Data items:
════════════════

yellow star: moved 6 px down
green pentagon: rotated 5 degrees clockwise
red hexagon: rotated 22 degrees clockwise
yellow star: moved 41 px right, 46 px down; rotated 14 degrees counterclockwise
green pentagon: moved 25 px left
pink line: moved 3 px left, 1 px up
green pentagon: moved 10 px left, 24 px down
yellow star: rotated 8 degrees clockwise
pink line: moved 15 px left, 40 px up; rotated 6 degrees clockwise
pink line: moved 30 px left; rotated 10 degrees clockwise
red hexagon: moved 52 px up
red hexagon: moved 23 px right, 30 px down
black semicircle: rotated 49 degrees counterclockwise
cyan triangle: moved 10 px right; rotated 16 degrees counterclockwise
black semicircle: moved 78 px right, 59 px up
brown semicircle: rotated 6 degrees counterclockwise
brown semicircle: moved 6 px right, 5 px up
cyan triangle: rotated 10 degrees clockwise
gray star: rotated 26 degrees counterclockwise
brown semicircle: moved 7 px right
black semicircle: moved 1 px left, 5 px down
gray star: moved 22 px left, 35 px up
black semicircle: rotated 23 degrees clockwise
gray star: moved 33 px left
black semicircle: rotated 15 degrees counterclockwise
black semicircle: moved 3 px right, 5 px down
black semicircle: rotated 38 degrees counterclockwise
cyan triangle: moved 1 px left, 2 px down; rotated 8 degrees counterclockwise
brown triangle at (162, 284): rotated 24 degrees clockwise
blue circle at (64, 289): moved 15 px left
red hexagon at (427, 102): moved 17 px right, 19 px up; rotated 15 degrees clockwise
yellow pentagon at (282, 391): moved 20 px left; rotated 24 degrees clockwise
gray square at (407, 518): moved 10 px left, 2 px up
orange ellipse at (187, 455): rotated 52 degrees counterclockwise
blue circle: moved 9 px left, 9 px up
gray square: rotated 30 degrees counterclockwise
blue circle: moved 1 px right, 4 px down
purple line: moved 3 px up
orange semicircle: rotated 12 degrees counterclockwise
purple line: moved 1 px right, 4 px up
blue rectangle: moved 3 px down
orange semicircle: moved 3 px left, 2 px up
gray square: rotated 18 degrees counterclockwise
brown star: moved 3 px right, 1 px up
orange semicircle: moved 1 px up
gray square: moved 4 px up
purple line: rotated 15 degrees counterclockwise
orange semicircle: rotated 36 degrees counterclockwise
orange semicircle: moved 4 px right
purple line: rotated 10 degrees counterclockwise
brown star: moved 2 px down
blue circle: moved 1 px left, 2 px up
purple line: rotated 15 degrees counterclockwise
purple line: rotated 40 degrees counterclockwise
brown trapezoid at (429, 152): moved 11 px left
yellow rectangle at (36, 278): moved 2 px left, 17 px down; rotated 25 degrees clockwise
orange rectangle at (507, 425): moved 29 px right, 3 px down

════════════════

WORK TO BE COMPLETED: Reproduce all the records above, swapping every occurrence of "purple line" for "violet line" and leaving everything else unchanged.

OUTPUT FOR THIS TASK:
yellow star: moved 6 px down
green pentagon: rotated 5 degrees clockwise
red hexagon: rotated 22 degrees clockwise
yellow star: moved 41 px right, 46 px down; rotated 14 degrees counterclockwise
green pentagon: moved 25 px left
pink line: moved 3 px left, 1 px up
green pentagon: moved 10 px left, 24 px down
yellow star: rotated 8 degrees clockwise
pink line: moved 15 px left, 40 px up; rotated 6 degrees clockwise
pink line: moved 30 px left; rotated 10 degrees clockwise
red hexagon: moved 52 px up
red hexagon: moved 23 px right, 30 px down
black semicircle: rotated 49 degrees counterclockwise
cyan triangle: moved 10 px right; rotated 16 degrees counterclockwise
black semicircle: moved 78 px right, 59 px up
brown semicircle: rotated 6 degrees counterclockwise
brown semicircle: moved 6 px right, 5 px up
cyan triangle: rotated 10 degrees clockwise
gray star: rotated 26 degrees counterclockwise
brown semicircle: moved 7 px right
black semicircle: moved 1 px left, 5 px down
gray star: moved 22 px left, 35 px up
black semicircle: rotated 23 degrees clockwise
gray star: moved 33 px left
black semicircle: rotated 15 degrees counterclockwise
black semicircle: moved 3 px right, 5 px down
black semicircle: rotated 38 degrees counterclockwise
cyan triangle: moved 1 px left, 2 px down; rotated 8 degrees counterclockwise
brown triangle at (162, 284): rotated 24 degrees clockwise
blue circle at (64, 289): moved 15 px left
red hexagon at (427, 102): moved 17 px right, 19 px up; rotated 15 degrees clockwise
yellow pentagon at (282, 391): moved 20 px left; rotated 24 degrees clockwise
gray square at (407, 518): moved 10 px left, 2 px up
orange ellipse at (187, 455): rotated 52 degrees counterclockwise
blue circle: moved 9 px left, 9 px up
gray square: rotated 30 degrees counterclockwise
blue circle: moved 1 px right, 4 px down
violet line: moved 3 px up
orange semicircle: rotated 12 degrees counterclockwise
violet line: moved 1 px right, 4 px up
blue rectangle: moved 3 px down
orange semicircle: moved 3 px left, 2 px up
gray square: rotated 18 degrees counterclockwise
brown star: moved 3 px right, 1 px up
orange semicircle: moved 1 px up
gray square: moved 4 px up
violet line: rotated 15 degrees counterclockwise
orange semicircle: rotated 36 degrees counterclockwise
orange semicircle: moved 4 px right
violet line: rotated 10 degrees counterclockwise
brown star: moved 2 px down
blue circle: moved 1 px left, 2 px up
violet line: rotated 15 degrees counterclockwise
violet line: rotated 40 degrees counterclockwise
brown trapezoid at (429, 152): moved 11 px left
yellow rectangle at (36, 278): moved 2 px left, 17 px down; rotated 25 degrees clockwise
orange rectangle at (507, 425): moved 29 px right, 3 px down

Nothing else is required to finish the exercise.